WORK TO BE COMPLETED:
From the line containing "(316, 98) = (321, 122): brown phone -> none" to the final line of the material below, copy each line exactly, including both endpoints, and leave out all other lines.

MATERIALS PROVIDED:
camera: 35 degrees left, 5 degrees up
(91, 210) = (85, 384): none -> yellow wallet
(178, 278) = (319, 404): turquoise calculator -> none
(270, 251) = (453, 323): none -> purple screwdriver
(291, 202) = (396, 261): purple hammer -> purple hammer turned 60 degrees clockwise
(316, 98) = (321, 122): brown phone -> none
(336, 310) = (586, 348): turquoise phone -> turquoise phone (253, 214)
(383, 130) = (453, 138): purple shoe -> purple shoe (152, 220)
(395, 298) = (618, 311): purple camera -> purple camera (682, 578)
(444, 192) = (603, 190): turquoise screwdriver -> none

FINAL ANSWER:
(316, 98) = (321, 122): brown phone -> none
(336, 310) = (586, 348): turquoise phone -> turquoise phone (253, 214)
(383, 130) = (453, 138): purple shoe -> purple shoe (152, 220)
(395, 298) = (618, 311): purple camera -> purple camera (682, 578)
(444, 192) = (603, 190): turquoise screwdriver -> none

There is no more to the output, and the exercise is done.